** Exercise details **
Exact copy, no pictures: return only the lines below from the line with "camera: 60 degrees right, 5 degrees down" up to and including the line with "(314, 616) = (386, 201): grey".

(Stored items)
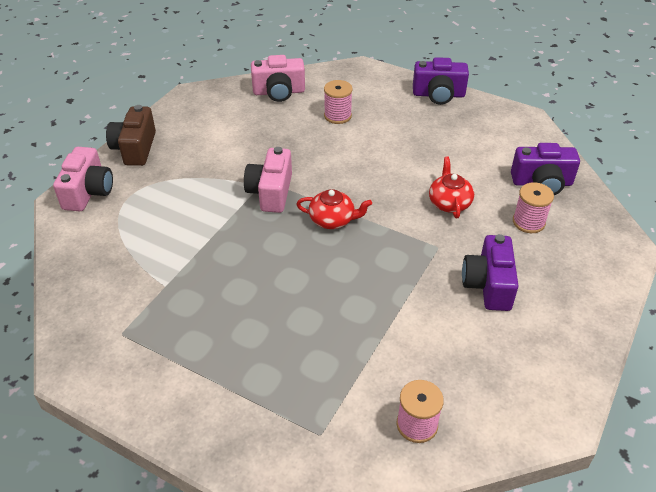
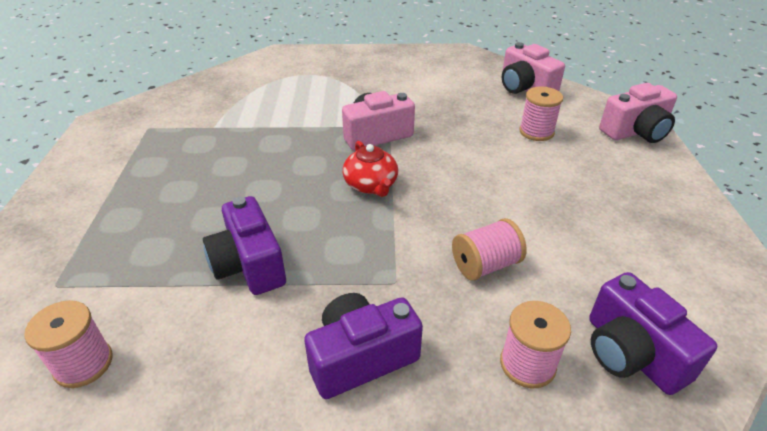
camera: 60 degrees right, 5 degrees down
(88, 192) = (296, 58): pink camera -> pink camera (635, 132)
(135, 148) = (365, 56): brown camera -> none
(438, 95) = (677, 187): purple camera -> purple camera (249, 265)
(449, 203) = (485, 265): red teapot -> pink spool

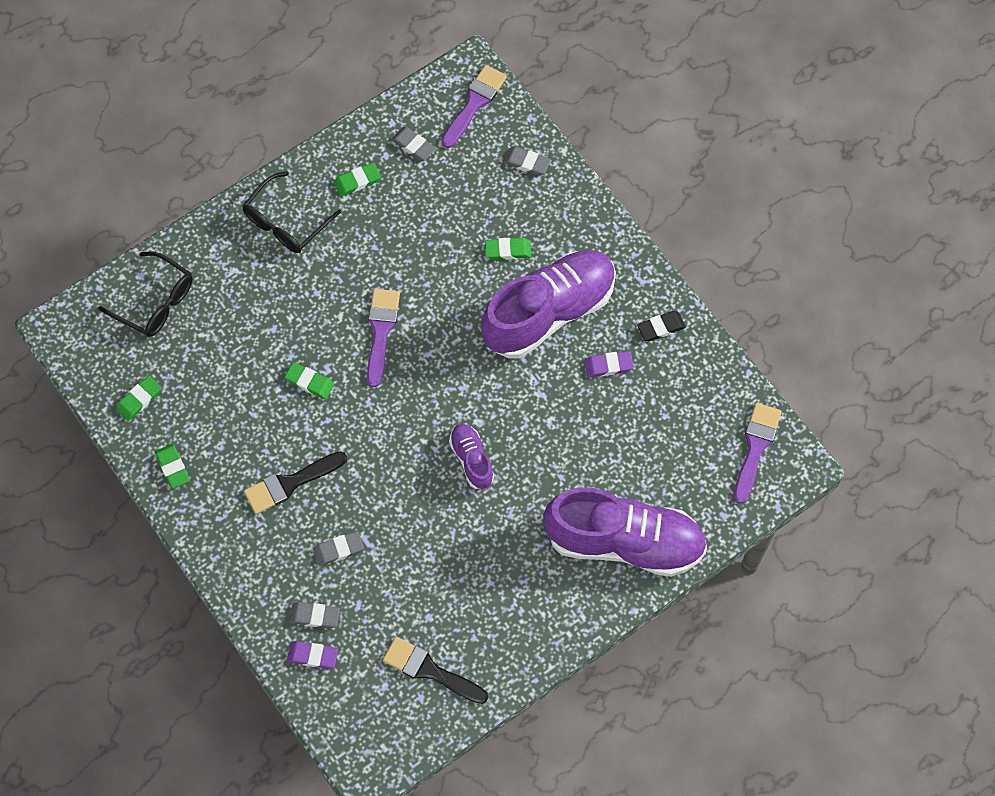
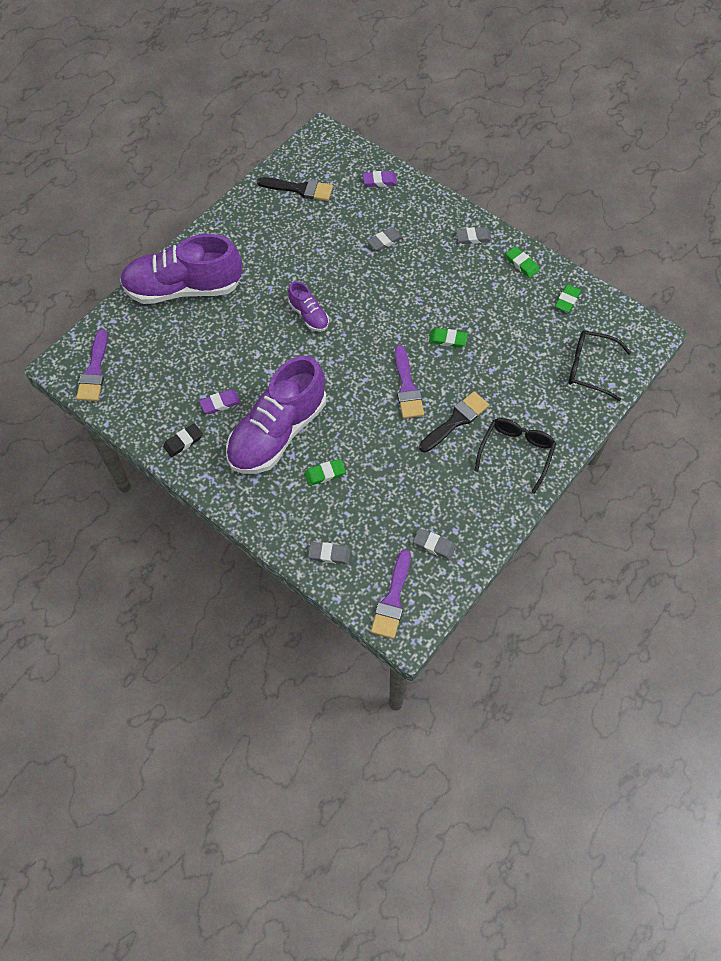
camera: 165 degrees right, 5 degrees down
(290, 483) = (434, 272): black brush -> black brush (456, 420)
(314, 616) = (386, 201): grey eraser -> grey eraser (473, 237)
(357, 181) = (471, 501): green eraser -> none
--
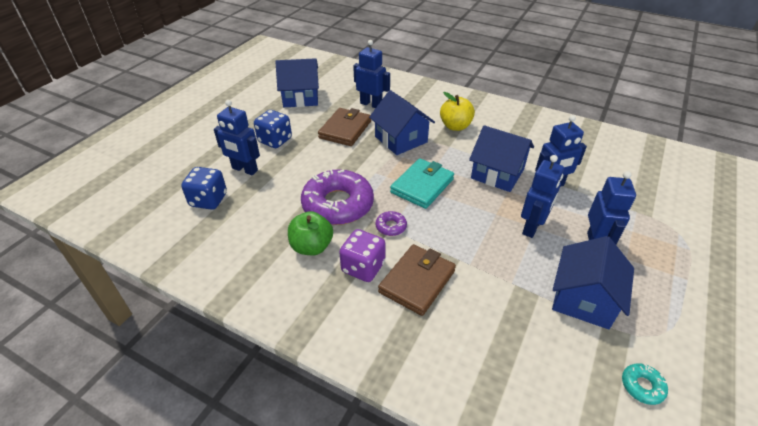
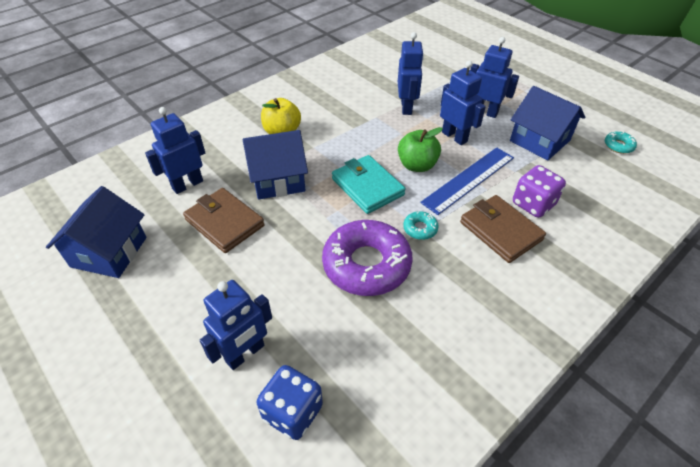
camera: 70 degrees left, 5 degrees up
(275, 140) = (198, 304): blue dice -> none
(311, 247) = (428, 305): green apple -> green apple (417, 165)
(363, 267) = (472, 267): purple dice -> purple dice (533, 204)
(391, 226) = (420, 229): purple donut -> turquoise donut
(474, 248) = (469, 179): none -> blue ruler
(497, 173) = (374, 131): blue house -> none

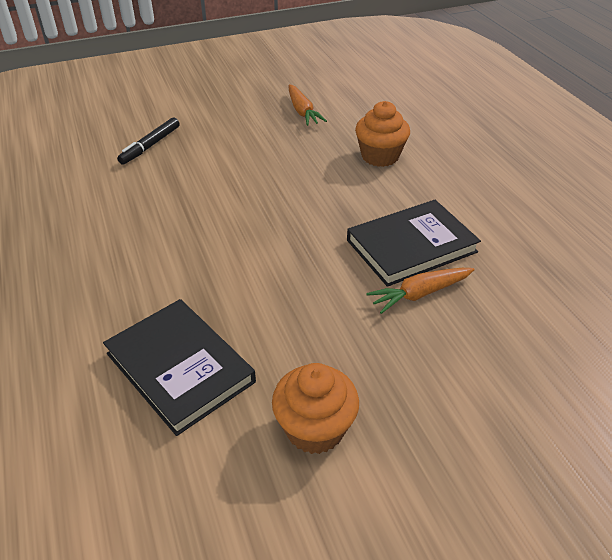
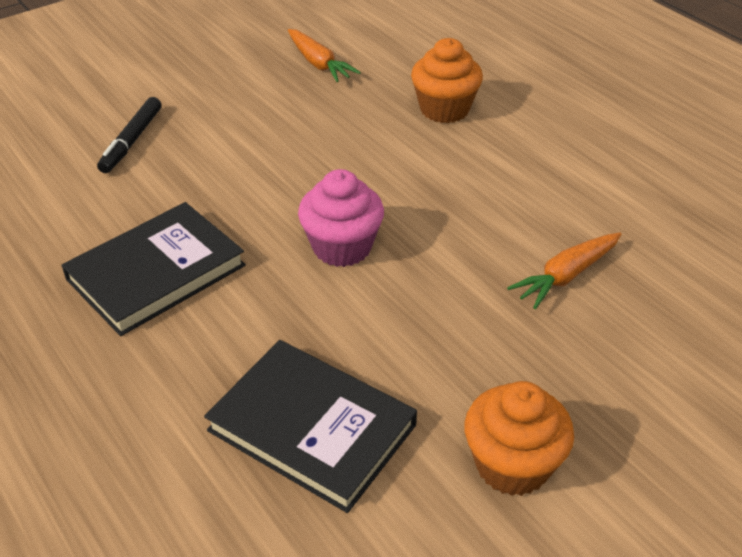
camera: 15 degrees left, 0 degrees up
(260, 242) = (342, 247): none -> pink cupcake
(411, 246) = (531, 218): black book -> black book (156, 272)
...
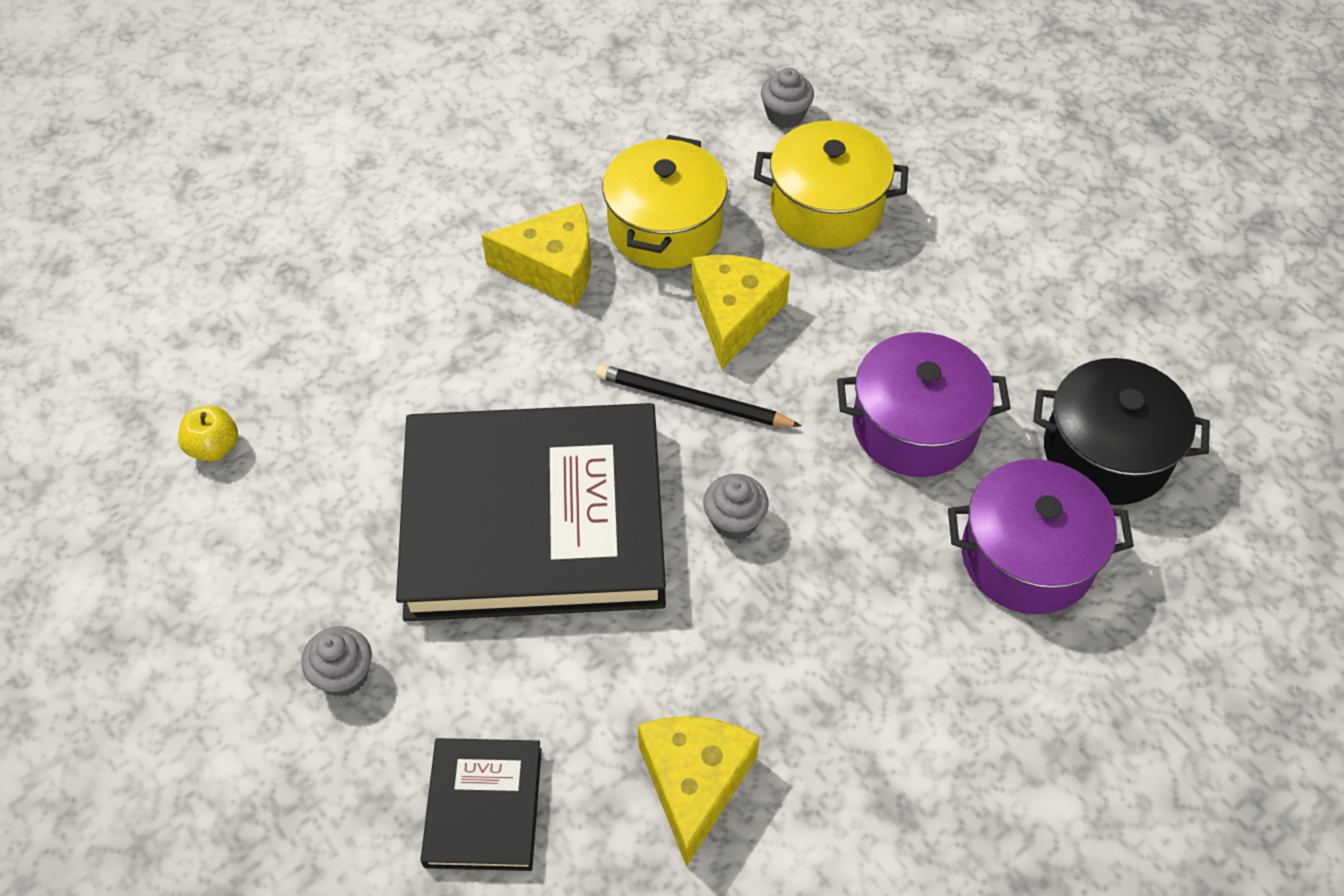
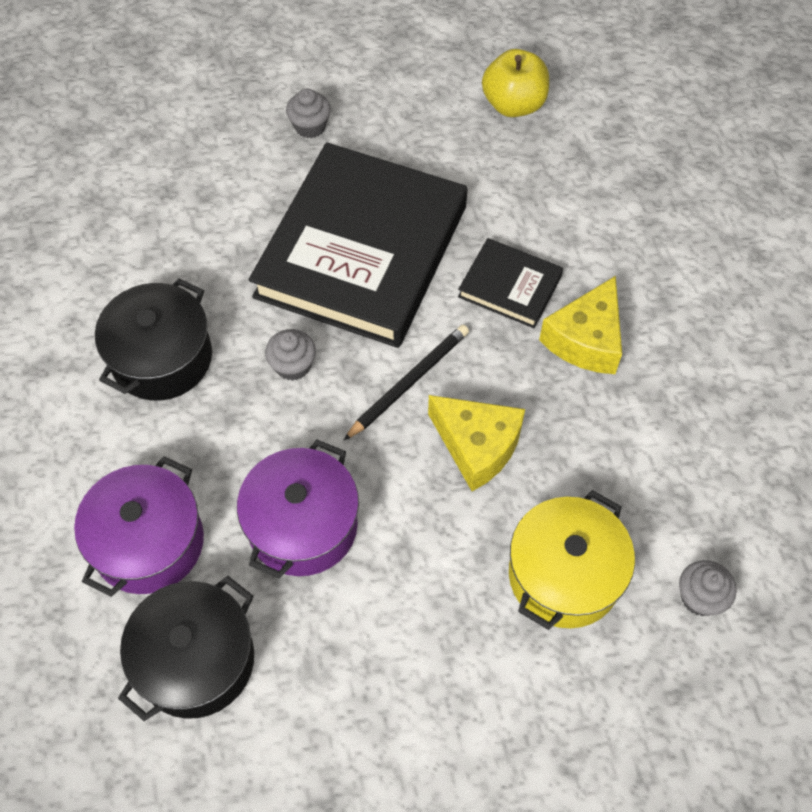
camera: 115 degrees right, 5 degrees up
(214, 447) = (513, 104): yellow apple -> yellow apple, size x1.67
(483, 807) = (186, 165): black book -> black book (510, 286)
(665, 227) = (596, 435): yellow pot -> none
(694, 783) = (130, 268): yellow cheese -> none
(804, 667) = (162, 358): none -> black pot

** Task result **
camera: 60 degrees right, 5 degrees down
(88, 192) = (296, 58): pink camera -> pink camera (635, 132)
(135, 148) = (365, 56): brown camera -> none
(438, 95) = (677, 187): purple camera -> purple camera (249, 265)
(449, 203) = (485, 265): red teapot -> pink spool

camera: 165 degrees right, 5 degrees down
(290, 483) = (434, 272): black brush -> black brush (456, 420)
(314, 616) = (386, 201): grey eraser -> grey eraser (473, 237)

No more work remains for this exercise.